*PROBLEM TO SOLVE*
Return every one of the following records verbatim, line for line.

Entries taken from a collection

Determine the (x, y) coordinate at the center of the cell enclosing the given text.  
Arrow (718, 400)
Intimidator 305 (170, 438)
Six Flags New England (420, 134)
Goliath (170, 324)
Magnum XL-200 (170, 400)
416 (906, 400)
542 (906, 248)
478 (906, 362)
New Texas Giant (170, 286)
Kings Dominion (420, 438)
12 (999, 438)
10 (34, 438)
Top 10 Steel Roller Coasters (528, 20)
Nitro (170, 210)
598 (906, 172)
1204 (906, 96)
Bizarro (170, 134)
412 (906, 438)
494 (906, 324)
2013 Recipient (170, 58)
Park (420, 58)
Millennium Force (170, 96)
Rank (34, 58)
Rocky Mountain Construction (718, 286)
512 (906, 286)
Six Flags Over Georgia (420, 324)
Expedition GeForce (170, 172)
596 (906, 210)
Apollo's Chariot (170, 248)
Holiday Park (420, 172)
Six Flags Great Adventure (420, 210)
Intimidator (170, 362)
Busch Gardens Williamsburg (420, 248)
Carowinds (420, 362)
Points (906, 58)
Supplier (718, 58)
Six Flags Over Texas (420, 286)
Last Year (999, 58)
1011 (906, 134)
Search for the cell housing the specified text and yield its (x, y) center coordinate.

*SOLUTION*
Determine the (x, y) coordinate at the center of the cell enclosing the given text.  
Arrow (718, 400)
Intimidator 305 (170, 438)
Six Flags New England (420, 134)
Goliath (170, 324)
Magnum XL-200 (170, 400)
416 (906, 400)
542 (906, 248)
478 (906, 362)
New Texas Giant (170, 286)
Kings Dominion (420, 438)
12 (999, 438)
10 (34, 438)
Top 10 Steel Roller Coasters (528, 20)
Nitro (170, 210)
598 (906, 172)
1204 (906, 96)
Bizarro (170, 134)
412 (906, 438)
494 (906, 324)
2013 Recipient (170, 58)
Park (420, 58)
Millennium Force (170, 96)
Rank (34, 58)
Rocky Mountain Construction (718, 286)
512 (906, 286)
Six Flags Over Georgia (420, 324)
Expedition GeForce (170, 172)
596 (906, 210)
Apollo's Chariot (170, 248)
Holiday Park (420, 172)
Six Flags Great Adventure (420, 210)
Intimidator (170, 362)
Busch Gardens Williamsburg (420, 248)
Carowinds (420, 362)
Points (906, 58)
Supplier (718, 58)
Six Flags Over Texas (420, 286)
Last Year (999, 58)
1011 (906, 134)
Search for the cell housing the specified text and yield its (x, y) center coordinate.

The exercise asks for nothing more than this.